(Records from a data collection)
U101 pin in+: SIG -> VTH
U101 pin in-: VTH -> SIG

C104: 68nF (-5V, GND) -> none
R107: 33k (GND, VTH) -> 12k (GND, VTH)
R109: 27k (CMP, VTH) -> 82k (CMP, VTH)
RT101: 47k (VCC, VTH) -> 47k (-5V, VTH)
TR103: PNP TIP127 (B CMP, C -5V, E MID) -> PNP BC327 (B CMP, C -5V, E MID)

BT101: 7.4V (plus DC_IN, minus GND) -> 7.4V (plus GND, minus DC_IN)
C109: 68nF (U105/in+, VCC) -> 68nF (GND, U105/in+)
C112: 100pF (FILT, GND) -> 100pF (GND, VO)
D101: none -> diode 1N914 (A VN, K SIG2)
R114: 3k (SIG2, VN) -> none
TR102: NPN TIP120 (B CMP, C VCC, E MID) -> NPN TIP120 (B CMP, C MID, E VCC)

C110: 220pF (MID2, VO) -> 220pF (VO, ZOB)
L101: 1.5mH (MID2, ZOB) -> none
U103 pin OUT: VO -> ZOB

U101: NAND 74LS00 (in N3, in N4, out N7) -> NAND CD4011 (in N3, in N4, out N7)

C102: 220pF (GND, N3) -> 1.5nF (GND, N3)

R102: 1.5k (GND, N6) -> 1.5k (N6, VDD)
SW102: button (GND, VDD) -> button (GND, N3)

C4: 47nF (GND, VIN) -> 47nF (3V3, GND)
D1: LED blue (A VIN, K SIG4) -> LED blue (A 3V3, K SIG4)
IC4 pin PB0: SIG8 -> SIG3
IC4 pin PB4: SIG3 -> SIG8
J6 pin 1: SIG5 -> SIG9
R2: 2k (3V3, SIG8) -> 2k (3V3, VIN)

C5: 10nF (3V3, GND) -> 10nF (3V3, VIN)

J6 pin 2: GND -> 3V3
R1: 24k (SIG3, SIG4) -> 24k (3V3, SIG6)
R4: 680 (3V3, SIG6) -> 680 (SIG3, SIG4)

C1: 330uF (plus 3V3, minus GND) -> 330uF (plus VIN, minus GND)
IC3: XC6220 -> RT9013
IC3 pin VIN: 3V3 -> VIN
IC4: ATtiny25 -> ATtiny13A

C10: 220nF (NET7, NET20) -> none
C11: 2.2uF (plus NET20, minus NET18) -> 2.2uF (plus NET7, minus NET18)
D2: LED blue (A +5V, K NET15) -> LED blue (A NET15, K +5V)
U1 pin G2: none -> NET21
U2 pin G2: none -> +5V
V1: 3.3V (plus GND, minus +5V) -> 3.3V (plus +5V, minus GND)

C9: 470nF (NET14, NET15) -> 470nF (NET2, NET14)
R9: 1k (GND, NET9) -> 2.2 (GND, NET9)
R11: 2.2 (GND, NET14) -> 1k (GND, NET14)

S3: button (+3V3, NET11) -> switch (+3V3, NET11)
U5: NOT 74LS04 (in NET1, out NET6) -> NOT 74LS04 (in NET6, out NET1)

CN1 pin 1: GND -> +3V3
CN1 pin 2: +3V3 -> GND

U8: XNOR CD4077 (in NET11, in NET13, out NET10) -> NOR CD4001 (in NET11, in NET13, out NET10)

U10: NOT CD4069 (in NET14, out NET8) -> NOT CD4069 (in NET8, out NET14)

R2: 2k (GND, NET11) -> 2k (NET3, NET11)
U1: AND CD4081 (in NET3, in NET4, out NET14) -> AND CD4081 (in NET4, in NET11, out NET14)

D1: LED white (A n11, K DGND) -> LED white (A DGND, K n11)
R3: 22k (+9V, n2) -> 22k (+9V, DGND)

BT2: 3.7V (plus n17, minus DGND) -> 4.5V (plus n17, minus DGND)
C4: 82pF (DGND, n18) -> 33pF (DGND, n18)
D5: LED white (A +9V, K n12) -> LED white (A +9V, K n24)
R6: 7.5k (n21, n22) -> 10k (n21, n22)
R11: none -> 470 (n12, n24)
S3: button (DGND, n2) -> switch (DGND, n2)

### What the task asks
The answer must consist of every line in the records above that contains the word "switch".

### Answer to this task
S3: button (+3V3, NET11) -> switch (+3V3, NET11)
S3: button (DGND, n2) -> switch (DGND, n2)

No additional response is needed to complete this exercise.